▶ Exercise requirements: Pick out each line of the records in which the word "Show" appears.

▶ Input for this task:
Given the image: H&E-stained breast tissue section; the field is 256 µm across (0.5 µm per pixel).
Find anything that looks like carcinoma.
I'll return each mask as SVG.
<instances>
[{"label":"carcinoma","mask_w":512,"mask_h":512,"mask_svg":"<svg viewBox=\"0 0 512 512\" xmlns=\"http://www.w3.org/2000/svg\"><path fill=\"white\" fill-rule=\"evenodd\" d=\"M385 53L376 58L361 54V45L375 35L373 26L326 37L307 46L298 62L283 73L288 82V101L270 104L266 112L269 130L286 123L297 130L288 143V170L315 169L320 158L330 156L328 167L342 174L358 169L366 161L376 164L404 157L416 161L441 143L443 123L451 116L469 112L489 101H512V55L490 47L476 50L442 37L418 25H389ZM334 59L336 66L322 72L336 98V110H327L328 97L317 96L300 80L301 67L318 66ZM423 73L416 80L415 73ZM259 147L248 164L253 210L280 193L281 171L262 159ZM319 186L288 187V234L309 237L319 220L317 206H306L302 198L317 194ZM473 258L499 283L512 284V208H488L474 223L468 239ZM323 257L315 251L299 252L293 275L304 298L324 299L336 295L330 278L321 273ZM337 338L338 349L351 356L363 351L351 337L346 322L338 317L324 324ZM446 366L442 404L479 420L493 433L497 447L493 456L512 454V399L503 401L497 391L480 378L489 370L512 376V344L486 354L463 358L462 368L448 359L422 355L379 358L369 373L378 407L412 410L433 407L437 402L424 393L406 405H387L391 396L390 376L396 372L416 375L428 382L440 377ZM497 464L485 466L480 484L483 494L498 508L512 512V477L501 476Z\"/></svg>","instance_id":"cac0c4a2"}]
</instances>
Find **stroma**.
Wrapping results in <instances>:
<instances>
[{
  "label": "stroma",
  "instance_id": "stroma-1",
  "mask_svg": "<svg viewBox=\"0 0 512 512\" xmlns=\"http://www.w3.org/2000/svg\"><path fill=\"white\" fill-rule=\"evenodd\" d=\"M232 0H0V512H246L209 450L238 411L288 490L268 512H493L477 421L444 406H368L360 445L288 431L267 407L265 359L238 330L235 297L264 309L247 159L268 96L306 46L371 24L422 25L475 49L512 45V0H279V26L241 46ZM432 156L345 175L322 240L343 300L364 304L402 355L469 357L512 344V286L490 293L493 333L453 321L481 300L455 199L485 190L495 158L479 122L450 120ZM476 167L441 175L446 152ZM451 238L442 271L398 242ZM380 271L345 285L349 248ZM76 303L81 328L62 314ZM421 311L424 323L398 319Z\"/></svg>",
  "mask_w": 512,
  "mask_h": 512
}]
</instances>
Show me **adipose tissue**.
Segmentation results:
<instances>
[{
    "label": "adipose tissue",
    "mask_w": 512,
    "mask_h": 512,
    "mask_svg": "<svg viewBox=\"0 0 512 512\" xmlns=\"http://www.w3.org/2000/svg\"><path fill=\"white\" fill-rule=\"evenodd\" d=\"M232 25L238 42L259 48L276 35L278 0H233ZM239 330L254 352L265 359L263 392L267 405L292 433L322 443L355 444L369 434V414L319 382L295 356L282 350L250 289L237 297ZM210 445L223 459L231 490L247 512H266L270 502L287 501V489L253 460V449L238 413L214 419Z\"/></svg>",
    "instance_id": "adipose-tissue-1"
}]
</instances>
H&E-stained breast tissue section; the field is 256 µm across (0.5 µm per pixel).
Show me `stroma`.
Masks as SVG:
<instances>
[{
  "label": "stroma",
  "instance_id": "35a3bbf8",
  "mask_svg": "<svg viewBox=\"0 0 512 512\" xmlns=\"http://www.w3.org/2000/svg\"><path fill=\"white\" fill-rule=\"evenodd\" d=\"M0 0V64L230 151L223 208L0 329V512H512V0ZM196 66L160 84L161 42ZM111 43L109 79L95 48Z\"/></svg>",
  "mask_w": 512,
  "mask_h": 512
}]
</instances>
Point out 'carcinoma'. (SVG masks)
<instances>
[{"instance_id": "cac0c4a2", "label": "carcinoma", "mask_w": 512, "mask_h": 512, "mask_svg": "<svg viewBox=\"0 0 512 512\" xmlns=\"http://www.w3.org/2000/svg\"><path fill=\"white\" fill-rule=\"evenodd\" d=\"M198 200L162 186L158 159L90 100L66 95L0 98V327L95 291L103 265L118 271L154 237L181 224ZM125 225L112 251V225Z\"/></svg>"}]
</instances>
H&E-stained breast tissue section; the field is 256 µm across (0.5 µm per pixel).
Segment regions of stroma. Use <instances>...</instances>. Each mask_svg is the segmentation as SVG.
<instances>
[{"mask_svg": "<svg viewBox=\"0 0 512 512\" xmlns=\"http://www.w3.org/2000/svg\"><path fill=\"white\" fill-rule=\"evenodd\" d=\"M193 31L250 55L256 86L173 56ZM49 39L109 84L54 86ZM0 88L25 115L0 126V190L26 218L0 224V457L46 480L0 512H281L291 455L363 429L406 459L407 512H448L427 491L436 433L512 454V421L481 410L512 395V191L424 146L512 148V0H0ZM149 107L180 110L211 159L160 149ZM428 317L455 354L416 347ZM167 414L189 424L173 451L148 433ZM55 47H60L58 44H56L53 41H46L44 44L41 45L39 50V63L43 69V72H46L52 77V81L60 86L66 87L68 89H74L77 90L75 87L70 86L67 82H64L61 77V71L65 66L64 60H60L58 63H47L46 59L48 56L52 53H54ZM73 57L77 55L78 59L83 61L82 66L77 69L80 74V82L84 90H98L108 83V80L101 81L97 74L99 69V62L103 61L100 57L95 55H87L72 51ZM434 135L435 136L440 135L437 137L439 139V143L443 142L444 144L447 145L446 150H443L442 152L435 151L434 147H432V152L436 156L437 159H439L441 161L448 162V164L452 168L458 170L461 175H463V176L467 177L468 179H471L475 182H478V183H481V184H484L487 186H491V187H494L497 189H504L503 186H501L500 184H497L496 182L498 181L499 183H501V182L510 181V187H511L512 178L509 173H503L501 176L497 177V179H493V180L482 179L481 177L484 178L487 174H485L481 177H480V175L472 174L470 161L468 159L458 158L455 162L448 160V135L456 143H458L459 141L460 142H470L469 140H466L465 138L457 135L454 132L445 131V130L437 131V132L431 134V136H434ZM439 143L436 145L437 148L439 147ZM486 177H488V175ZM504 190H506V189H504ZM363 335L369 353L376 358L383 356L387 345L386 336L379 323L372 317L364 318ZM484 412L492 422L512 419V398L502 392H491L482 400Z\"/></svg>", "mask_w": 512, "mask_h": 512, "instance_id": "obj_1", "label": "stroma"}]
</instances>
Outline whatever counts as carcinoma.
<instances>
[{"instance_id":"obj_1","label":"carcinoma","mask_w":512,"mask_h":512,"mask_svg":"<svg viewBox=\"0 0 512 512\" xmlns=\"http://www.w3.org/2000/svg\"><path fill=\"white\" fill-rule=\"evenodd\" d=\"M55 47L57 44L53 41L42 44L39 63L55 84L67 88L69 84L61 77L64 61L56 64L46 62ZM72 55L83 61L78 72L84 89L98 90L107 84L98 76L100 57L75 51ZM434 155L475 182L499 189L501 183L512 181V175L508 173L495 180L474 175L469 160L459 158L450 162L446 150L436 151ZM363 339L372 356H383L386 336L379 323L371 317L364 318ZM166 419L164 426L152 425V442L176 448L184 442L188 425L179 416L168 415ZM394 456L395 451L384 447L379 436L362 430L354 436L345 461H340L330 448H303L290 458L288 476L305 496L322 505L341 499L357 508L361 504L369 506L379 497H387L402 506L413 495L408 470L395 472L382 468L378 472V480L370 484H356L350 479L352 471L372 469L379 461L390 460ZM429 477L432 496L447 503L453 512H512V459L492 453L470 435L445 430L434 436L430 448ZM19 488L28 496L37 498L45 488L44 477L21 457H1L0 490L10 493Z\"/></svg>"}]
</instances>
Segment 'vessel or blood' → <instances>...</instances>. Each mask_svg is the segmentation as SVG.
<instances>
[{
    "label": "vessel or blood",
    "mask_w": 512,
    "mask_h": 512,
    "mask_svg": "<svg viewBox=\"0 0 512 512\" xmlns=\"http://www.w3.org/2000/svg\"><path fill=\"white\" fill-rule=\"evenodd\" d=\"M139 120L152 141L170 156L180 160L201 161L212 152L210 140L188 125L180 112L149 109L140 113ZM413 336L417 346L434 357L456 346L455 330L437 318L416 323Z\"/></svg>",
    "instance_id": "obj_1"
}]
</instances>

▶ Finished exercise:
Show me **adipose tissue**.
Show me `stroma`.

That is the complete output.